▶ [Data provided]
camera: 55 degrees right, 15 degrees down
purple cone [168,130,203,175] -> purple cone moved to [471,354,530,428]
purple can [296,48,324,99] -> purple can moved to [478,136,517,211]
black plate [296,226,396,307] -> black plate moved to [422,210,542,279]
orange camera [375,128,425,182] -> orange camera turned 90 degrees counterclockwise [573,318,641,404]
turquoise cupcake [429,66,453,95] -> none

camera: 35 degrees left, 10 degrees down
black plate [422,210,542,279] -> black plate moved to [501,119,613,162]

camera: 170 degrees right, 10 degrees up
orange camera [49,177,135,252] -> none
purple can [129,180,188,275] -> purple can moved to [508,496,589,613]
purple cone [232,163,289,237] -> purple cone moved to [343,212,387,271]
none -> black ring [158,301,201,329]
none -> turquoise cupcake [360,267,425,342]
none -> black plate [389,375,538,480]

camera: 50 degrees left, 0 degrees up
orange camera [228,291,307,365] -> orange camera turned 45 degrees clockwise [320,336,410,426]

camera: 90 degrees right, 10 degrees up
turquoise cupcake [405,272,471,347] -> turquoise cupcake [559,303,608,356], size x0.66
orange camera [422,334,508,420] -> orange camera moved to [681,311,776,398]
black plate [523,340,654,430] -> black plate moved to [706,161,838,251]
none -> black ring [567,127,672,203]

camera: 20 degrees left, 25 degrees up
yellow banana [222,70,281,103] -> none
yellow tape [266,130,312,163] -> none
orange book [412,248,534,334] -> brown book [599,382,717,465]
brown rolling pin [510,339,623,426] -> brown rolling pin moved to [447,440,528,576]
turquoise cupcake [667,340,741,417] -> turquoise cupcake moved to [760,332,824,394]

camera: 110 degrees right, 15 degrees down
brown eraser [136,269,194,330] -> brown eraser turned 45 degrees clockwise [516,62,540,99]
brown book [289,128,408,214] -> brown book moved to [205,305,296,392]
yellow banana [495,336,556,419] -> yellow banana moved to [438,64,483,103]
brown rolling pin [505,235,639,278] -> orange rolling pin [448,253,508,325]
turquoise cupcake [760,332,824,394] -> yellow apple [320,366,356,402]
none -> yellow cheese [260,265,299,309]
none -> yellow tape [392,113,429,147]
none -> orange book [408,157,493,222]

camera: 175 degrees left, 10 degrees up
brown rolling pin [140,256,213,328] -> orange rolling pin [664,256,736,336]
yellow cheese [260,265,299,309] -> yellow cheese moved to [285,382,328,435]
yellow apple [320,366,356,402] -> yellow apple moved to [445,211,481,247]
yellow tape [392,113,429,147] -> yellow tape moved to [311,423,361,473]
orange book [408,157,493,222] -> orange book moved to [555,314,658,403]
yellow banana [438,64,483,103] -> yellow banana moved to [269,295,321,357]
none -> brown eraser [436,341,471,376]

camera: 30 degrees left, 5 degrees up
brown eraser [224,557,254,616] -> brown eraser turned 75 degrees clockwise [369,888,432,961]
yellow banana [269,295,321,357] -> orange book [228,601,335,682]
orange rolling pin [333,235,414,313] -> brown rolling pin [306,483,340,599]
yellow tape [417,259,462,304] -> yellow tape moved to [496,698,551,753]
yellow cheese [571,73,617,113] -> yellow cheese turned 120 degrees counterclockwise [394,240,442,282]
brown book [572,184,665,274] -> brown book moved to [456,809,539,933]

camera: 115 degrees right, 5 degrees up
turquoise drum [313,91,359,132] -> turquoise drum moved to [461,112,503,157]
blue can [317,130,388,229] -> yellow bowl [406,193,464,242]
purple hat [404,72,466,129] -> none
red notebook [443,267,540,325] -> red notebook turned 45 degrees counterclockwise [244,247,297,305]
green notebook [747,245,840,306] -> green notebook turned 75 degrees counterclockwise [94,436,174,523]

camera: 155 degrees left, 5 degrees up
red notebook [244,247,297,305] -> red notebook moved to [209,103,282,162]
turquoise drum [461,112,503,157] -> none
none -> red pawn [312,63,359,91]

▶ [Activity] Your answer should be each line from the preceding material in which the word "plate" occurs.

▶ [Exercise answer]
black plate [296,226,396,307] -> black plate moved to [422,210,542,279]
black plate [422,210,542,279] -> black plate moved to [501,119,613,162]
none -> black plate [389,375,538,480]
black plate [523,340,654,430] -> black plate moved to [706,161,838,251]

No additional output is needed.